Object correspondence data
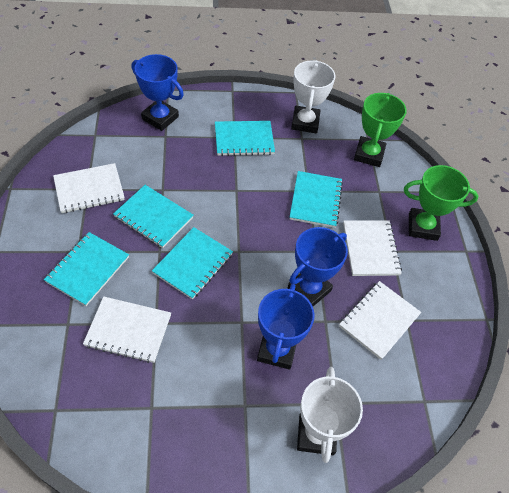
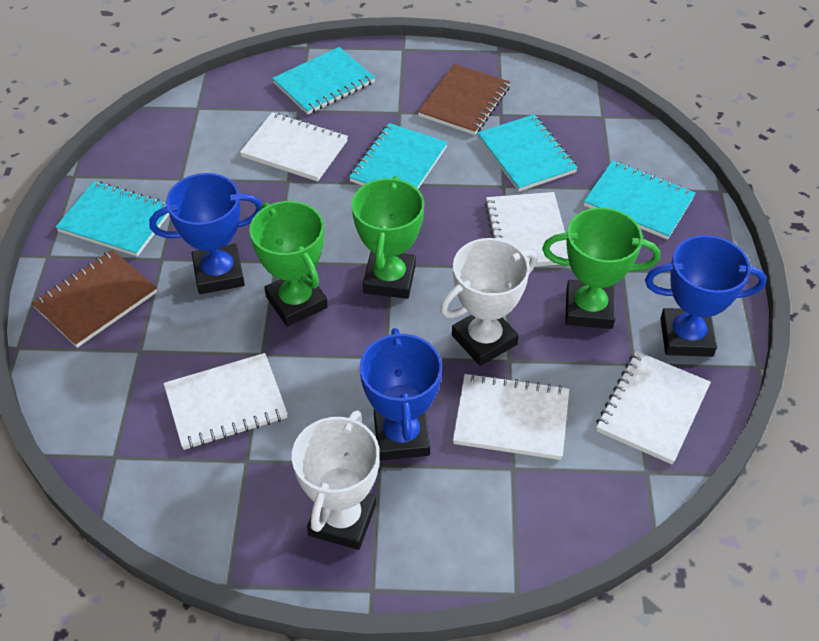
brown notebook: 0 -> 2
green trophy: 2 -> 3
white notebook: 4 -> 5

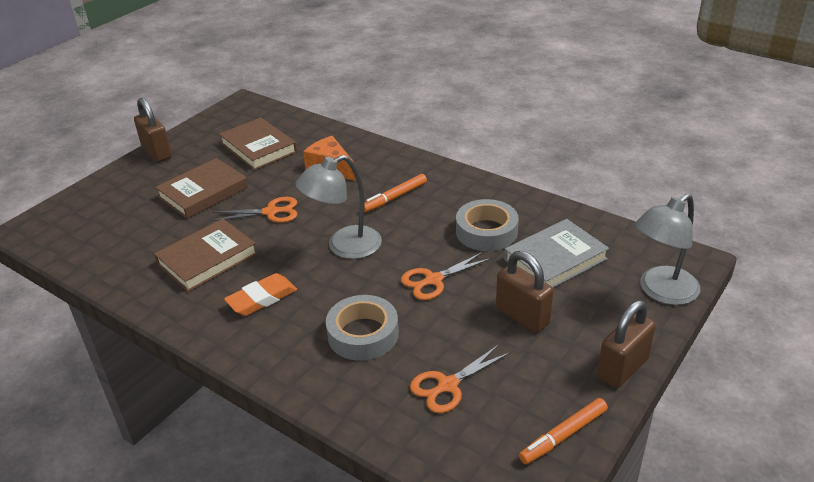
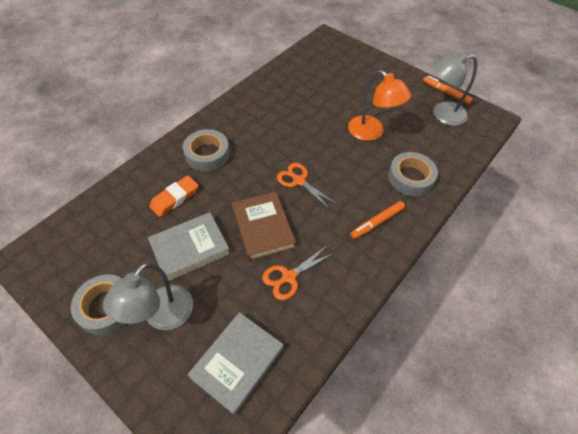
brown book: 3 -> 1
brown padlock: 3 -> 0
grey book: 1 -> 2
grey tape: 2 -> 3
orange cheese: 1 -> 0
orange lamp: 0 -> 1
orange scissors: 3 -> 2

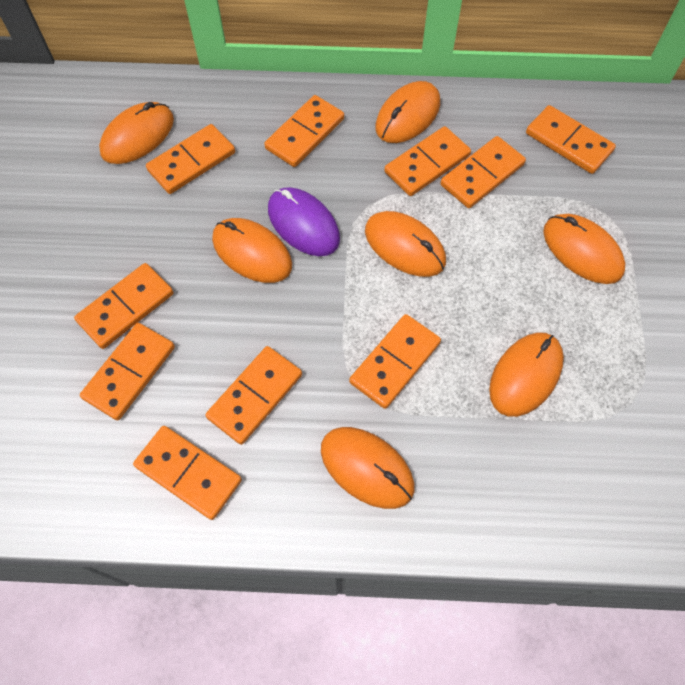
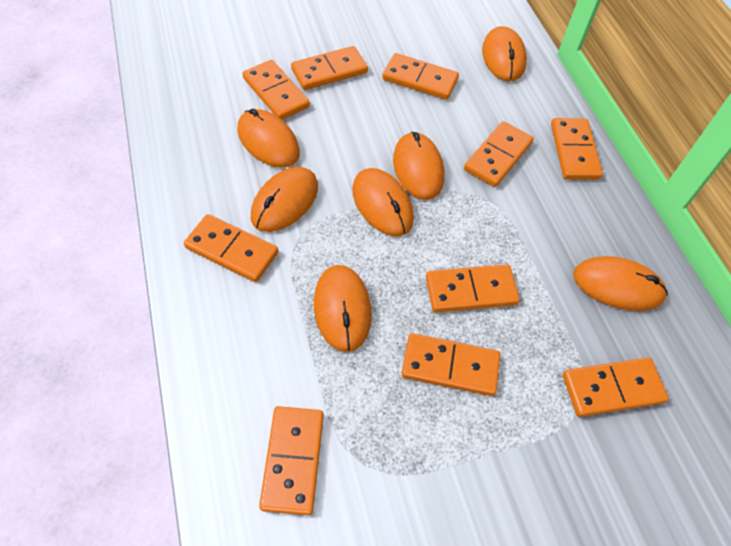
purple mouse: 1 -> 0

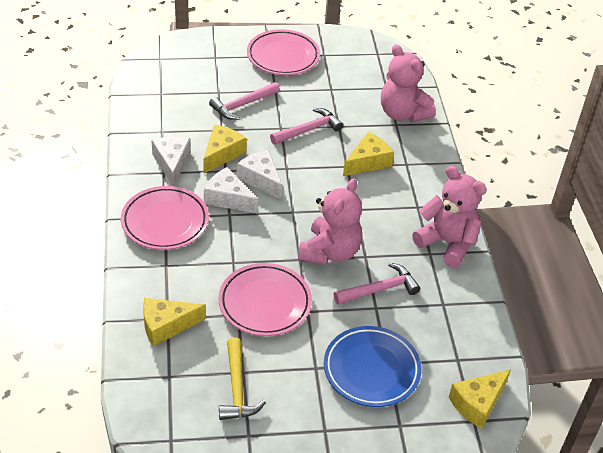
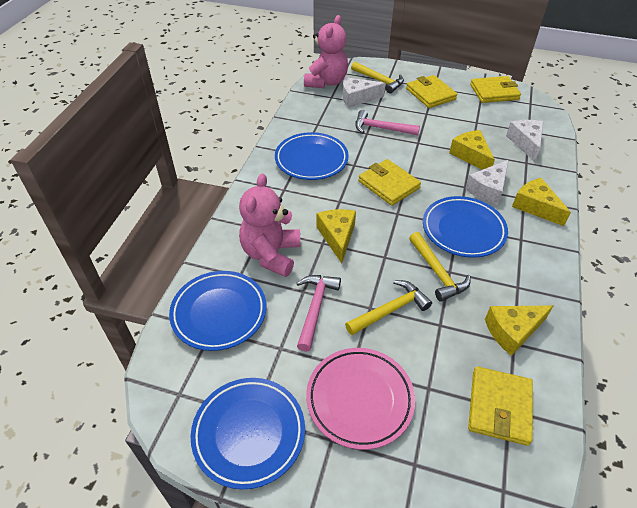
blue plate: 1 -> 4
pink hammer: 3 -> 2
pink plate: 3 -> 1
pink teddy bear: 3 -> 2
yellow hammer: 1 -> 3
yellow wallet: 0 -> 4

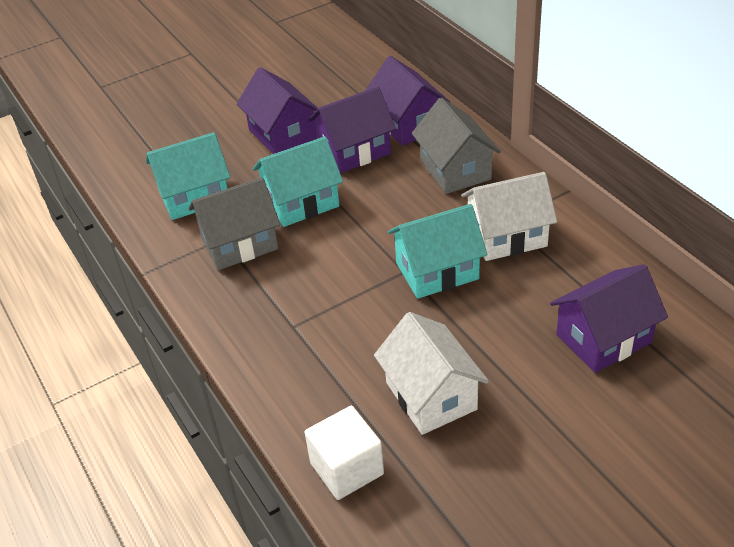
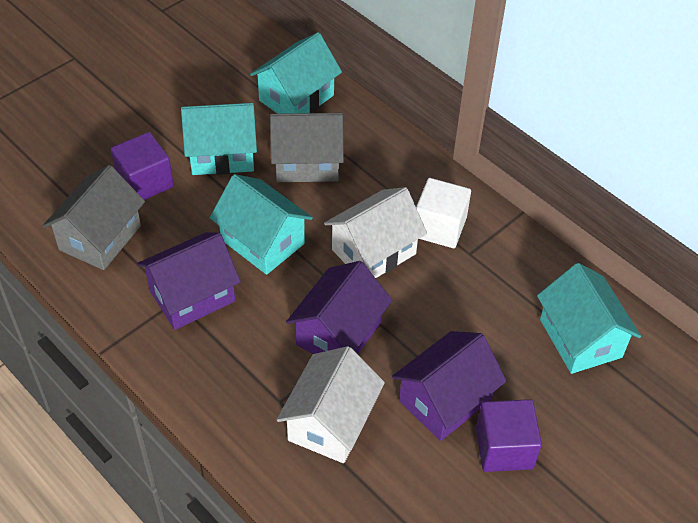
purple cube: 0 -> 2
purple house: 4 -> 3
turquoise house: 3 -> 4

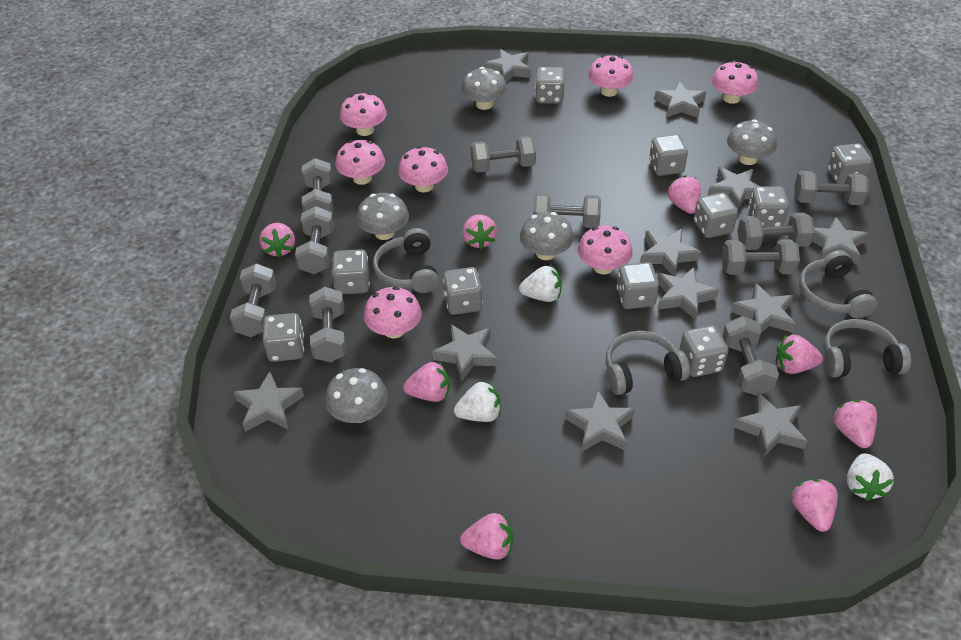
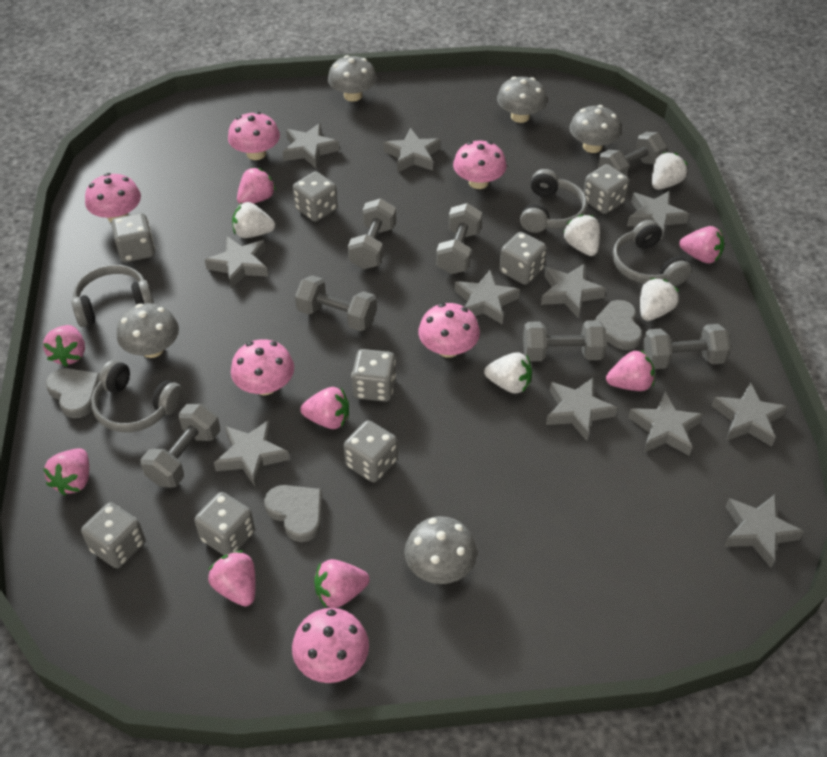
grey dice: 10 -> 8
grey dumbbell: 10 -> 7
grey heart: 0 -> 3
pink mushroom: 7 -> 6
white strawberry: 3 -> 5

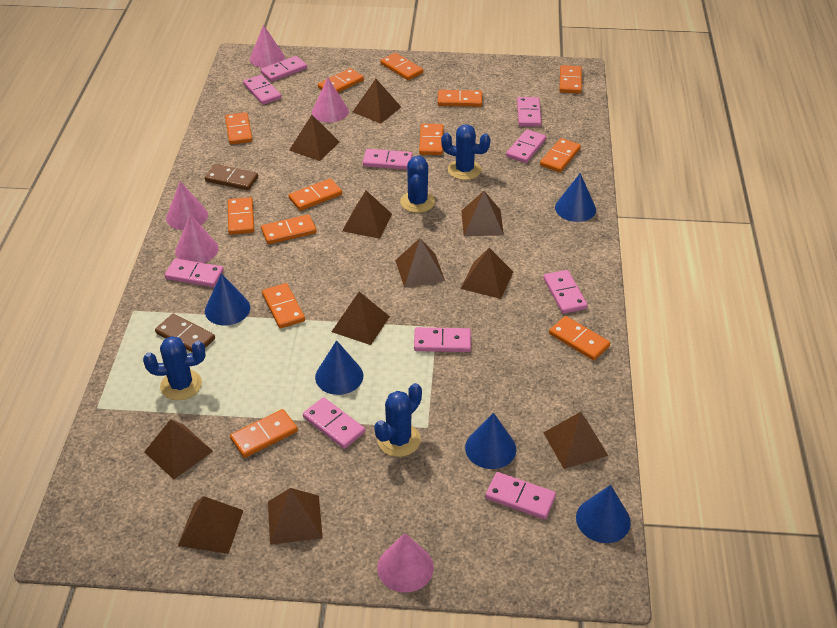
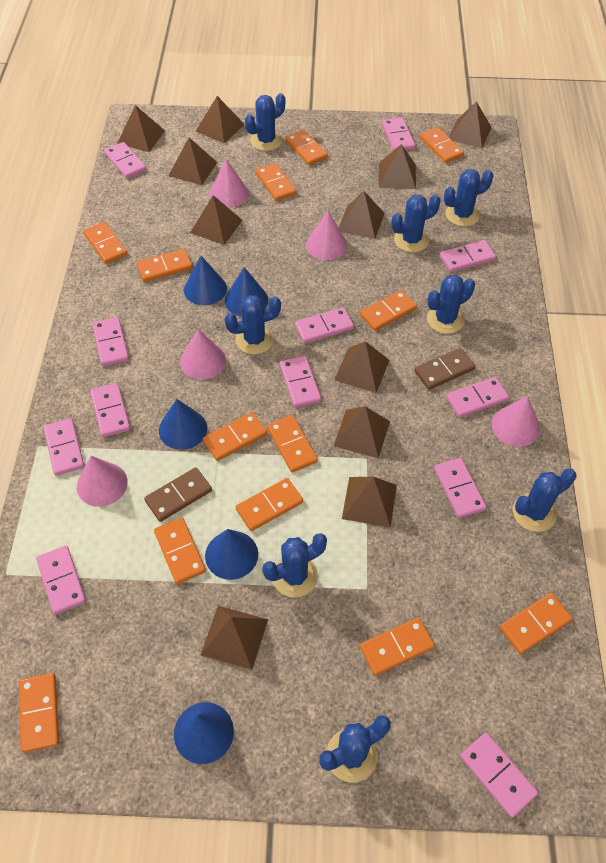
blue cactus: 4 -> 8
pink domino: 10 -> 12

* [Work to be completed]: Scan the lines above for the word "notebook", then copy each line that has it.

* [Result for this task]:
brown notebook: 0 -> 2
white notebook: 4 -> 5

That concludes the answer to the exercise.